**TASK GOAL:** Return the data below exactly, but only from the line containing "JP2 pin 1: ISO_C2 -> ISO_E2" through the line containing "BAT1: 1.5V (plus", with both of those lines included.

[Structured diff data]
-------------------------
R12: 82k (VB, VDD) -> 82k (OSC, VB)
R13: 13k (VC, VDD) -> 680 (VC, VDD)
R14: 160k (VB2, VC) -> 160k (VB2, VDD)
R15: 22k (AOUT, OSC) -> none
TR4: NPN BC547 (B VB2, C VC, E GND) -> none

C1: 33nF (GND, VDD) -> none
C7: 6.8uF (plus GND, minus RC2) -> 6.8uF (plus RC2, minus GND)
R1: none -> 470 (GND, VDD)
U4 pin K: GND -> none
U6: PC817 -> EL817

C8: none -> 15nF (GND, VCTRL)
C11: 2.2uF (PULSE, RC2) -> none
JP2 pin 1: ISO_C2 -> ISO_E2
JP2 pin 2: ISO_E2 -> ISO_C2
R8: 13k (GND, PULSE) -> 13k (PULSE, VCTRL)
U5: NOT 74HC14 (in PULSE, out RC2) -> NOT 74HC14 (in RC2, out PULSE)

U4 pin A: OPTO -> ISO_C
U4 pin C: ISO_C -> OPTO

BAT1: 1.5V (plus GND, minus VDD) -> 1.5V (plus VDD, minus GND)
-------------------------
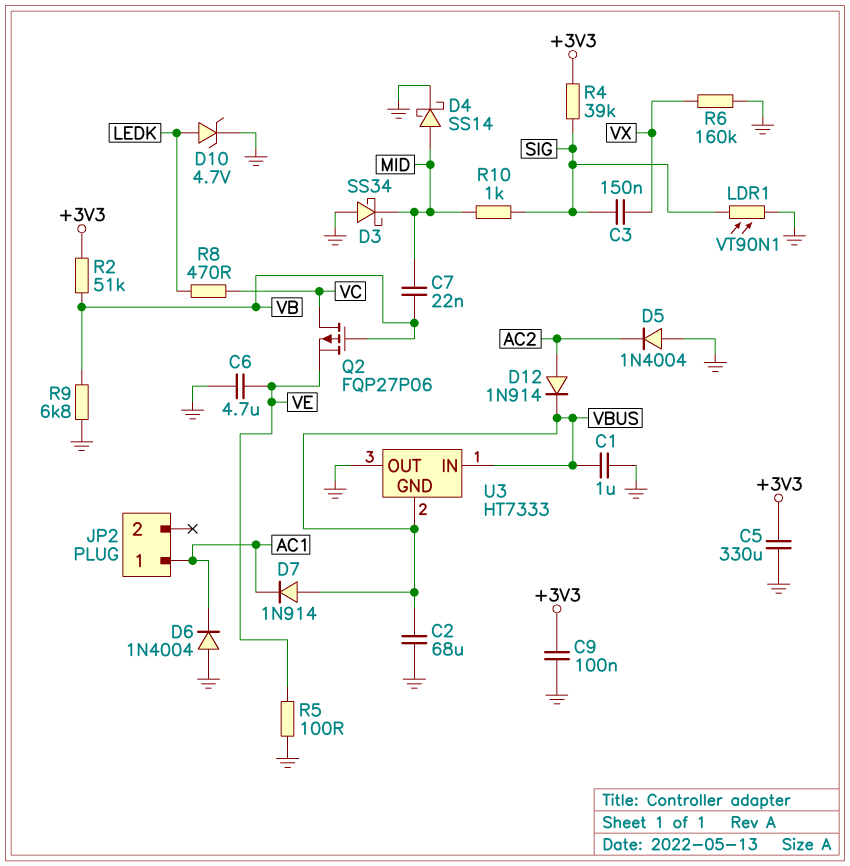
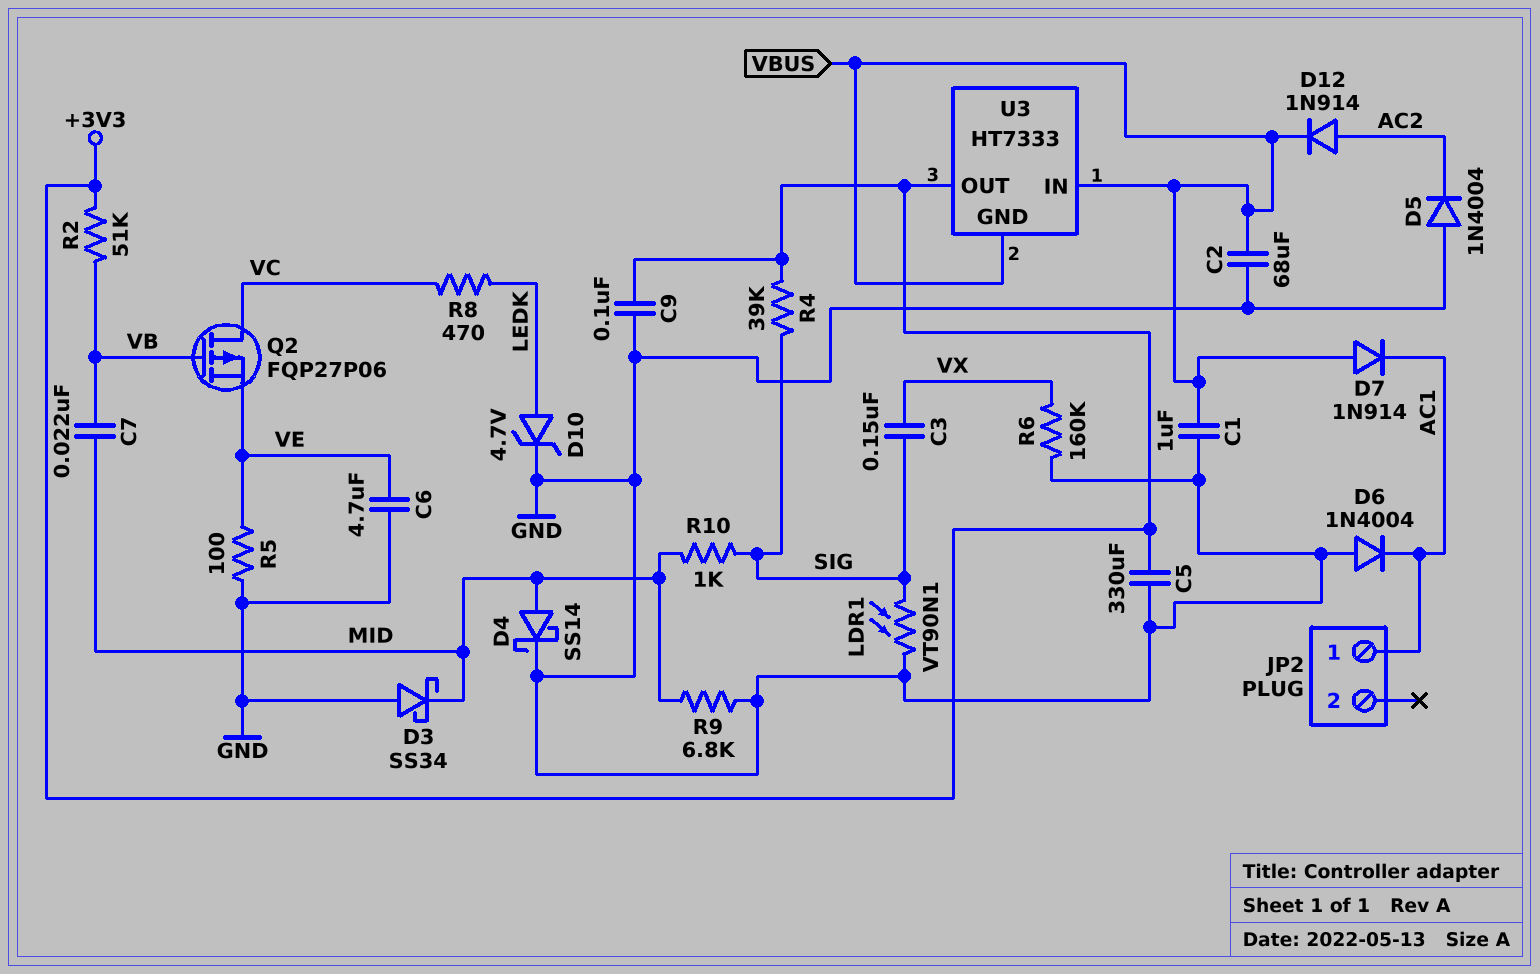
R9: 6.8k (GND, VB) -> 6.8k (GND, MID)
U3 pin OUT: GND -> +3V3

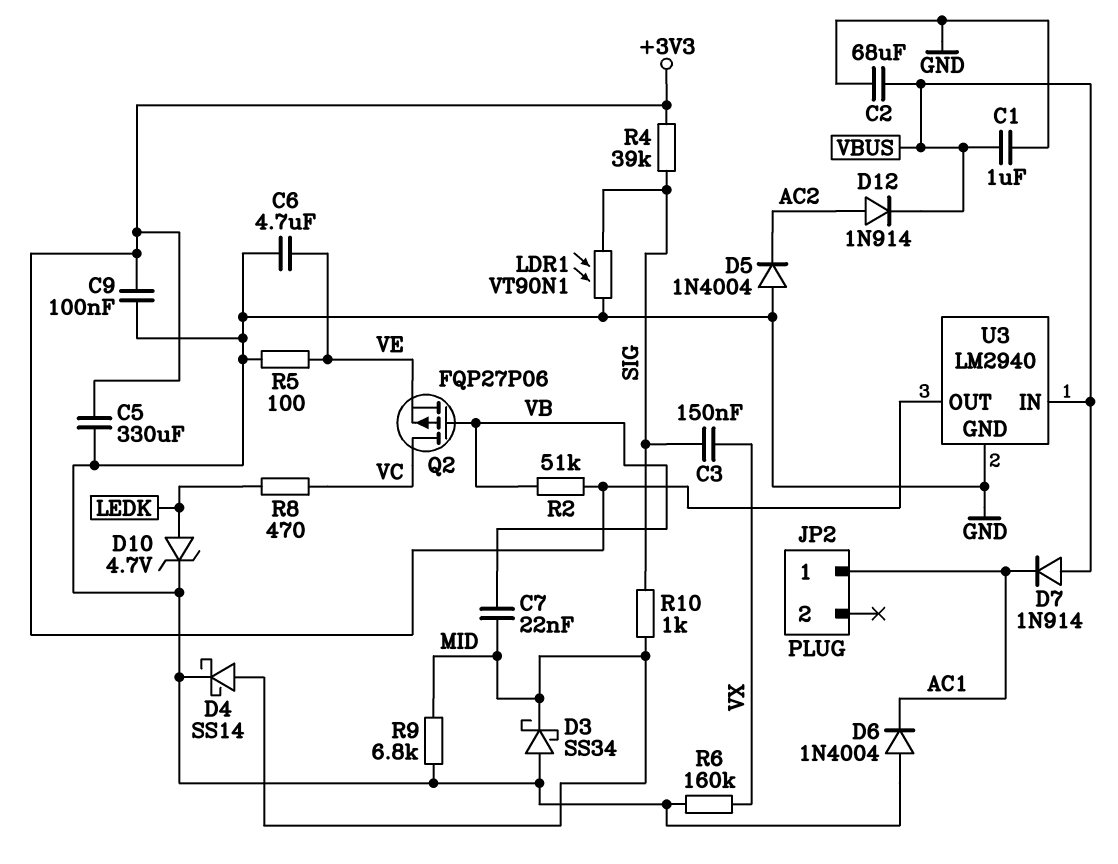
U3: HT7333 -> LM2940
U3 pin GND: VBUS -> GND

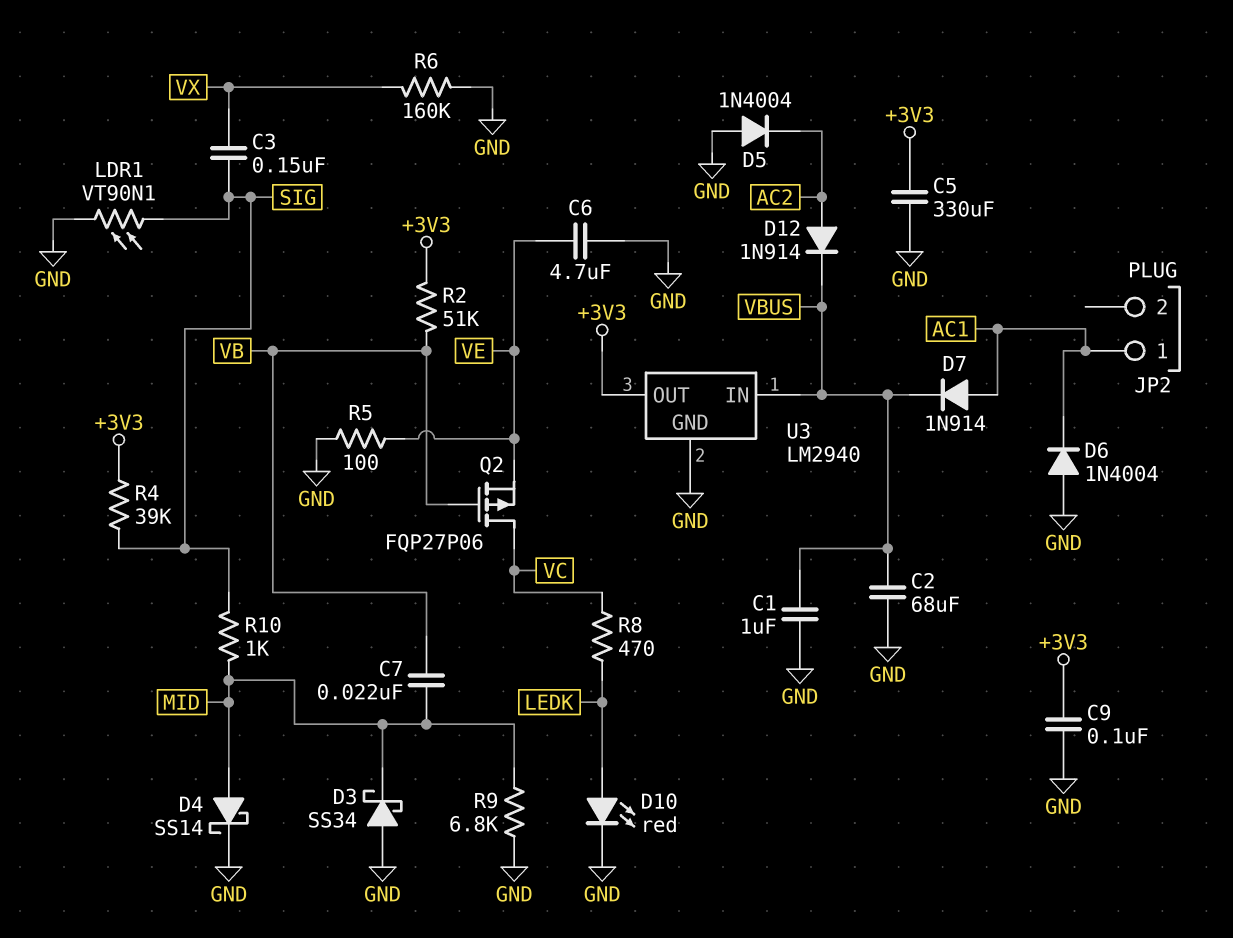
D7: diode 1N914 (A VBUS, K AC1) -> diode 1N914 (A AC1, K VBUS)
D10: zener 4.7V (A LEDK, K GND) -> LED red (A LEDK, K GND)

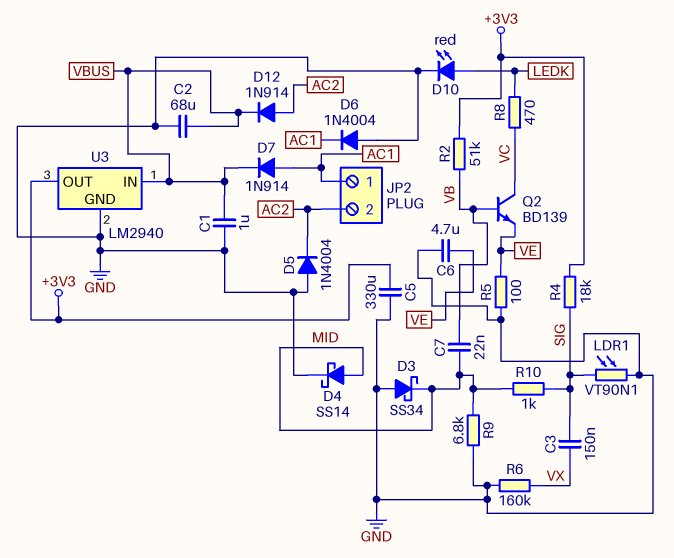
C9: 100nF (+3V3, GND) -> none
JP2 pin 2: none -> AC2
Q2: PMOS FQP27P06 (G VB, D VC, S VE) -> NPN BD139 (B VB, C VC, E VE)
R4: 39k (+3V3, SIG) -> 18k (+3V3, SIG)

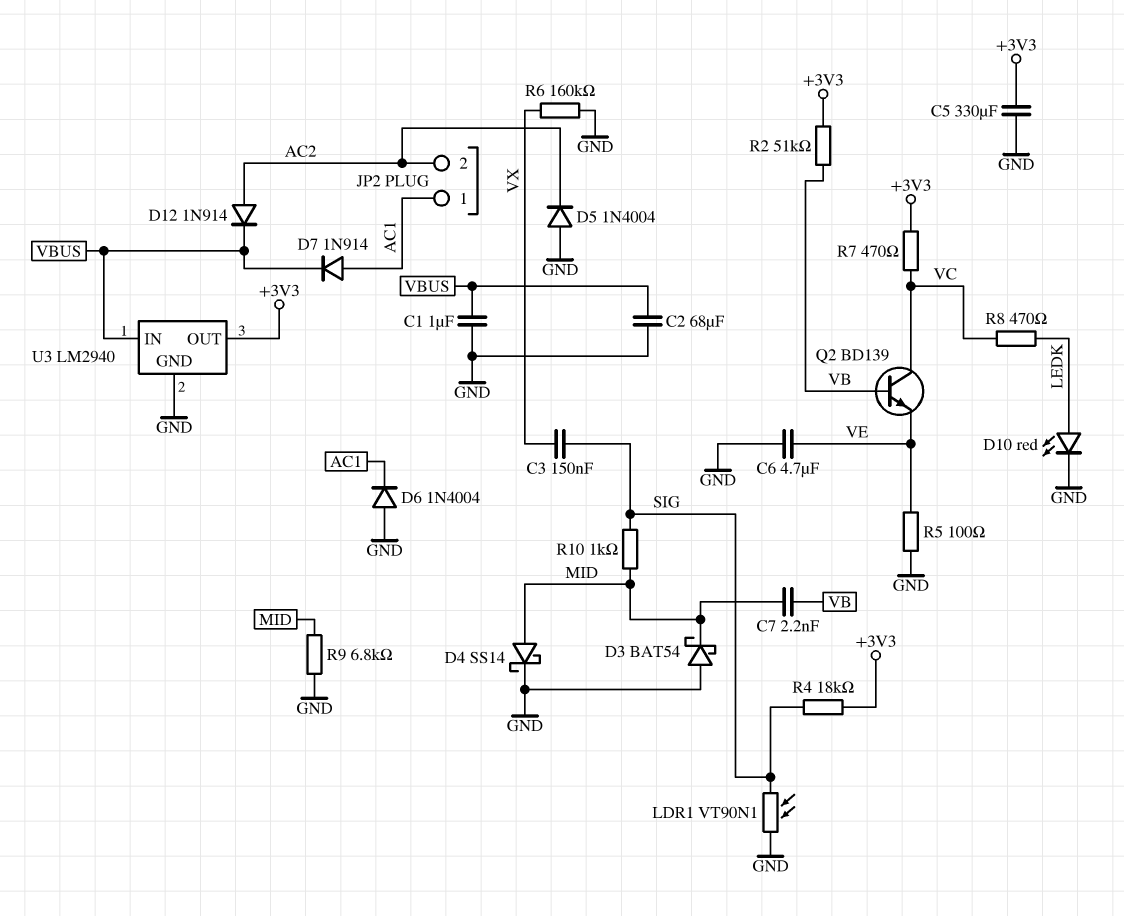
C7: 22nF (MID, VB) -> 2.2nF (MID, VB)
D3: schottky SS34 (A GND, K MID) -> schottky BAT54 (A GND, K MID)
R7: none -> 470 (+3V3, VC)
-------------------------
**OUTPUT FOR THIS EXERCISE:**
JP2 pin 1: ISO_C2 -> ISO_E2
JP2 pin 2: ISO_E2 -> ISO_C2
R8: 13k (GND, PULSE) -> 13k (PULSE, VCTRL)
U5: NOT 74HC14 (in PULSE, out RC2) -> NOT 74HC14 (in RC2, out PULSE)

U4 pin A: OPTO -> ISO_C
U4 pin C: ISO_C -> OPTO

BAT1: 1.5V (plus GND, minus VDD) -> 1.5V (plus VDD, minus GND)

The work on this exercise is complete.